• **Exercise instructions**:
The expected output is an exact copy of the lines from the one containing "black brick G8:H8" to the final line below, minus any pictures.

• **Data to use**:
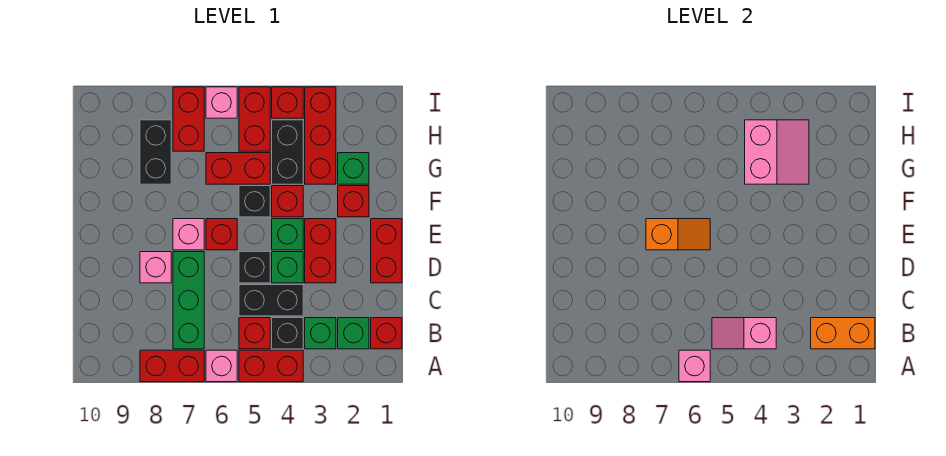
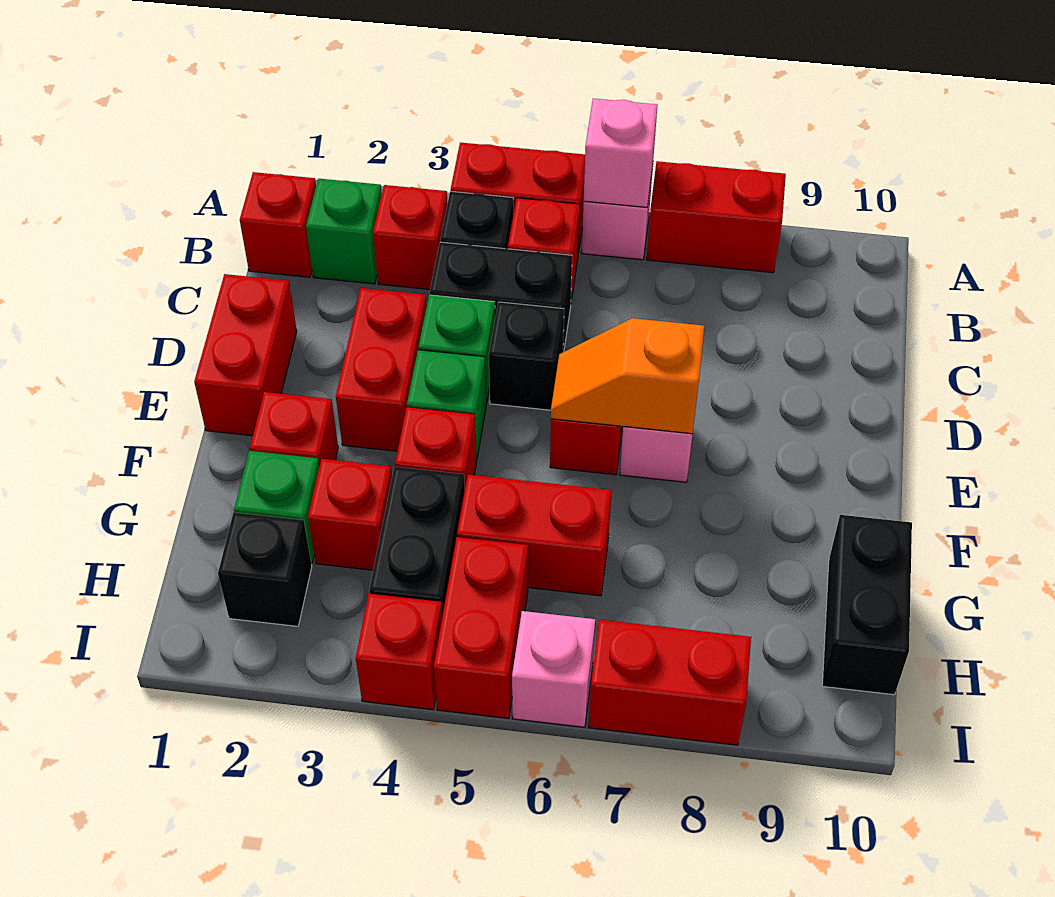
orange brick B1:B2 level 2 -> none
green brick B3 level 1 -> red brick B3 level 1
pink slope B4:B5 level 2 top 4 -> none
green brick B7:D7 level 1 -> none
pink brick D8 level 1 -> none
black brick F5 level 1 -> black brick H2 level 1
red brick G3:I3 level 1 -> red brick G3 level 1
pink slope G3:H4 level 2 top 4 -> none
black brick G8:H8 level 1 -> black brick G10:H10 level 1
red brick H7:I7 level 1 -> red brick I7:I8 level 1

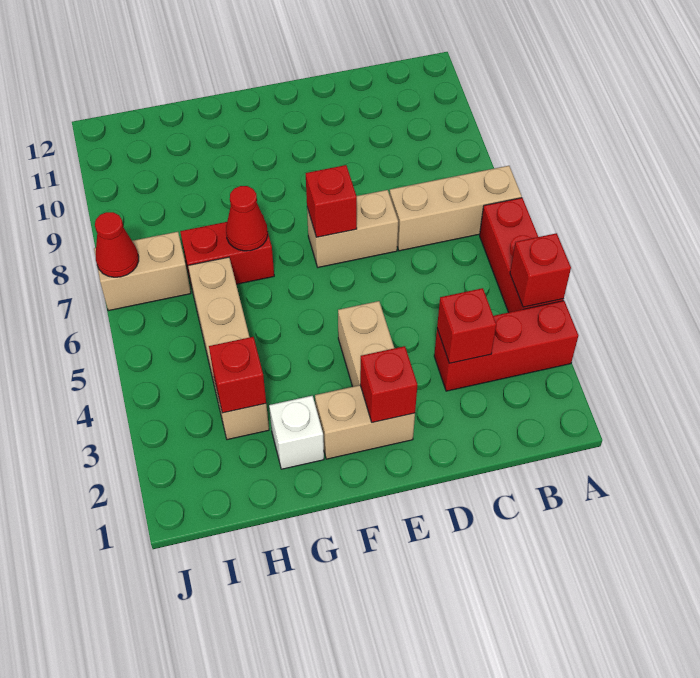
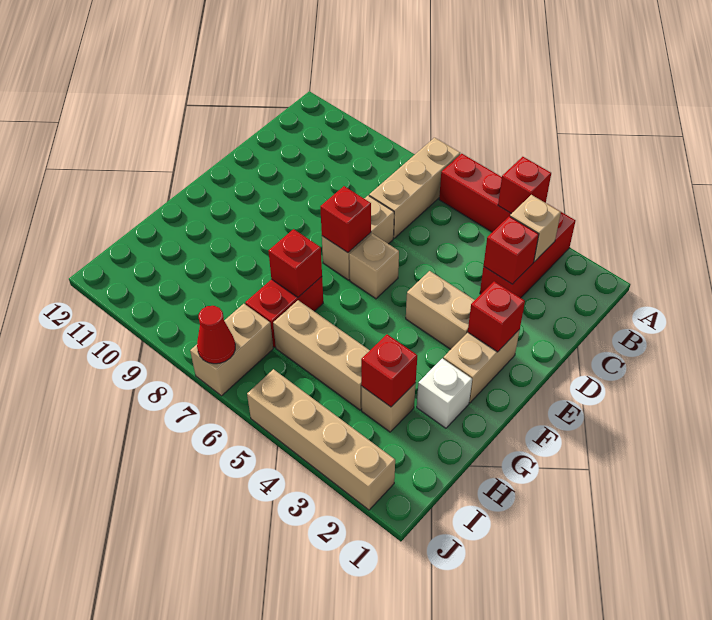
none -> tan brick B3 level 2
none -> tan brick E6 level 1
red cone G7 level 2 -> red brick G7 level 2
none -> tan brick J2:J5 level 1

• **Exercise result**:
black brick G8:H8 level 1 -> black brick G10:H10 level 1
red brick H7:I7 level 1 -> red brick I7:I8 level 1

none -> tan brick B3 level 2
none -> tan brick E6 level 1
red cone G7 level 2 -> red brick G7 level 2
none -> tan brick J2:J5 level 1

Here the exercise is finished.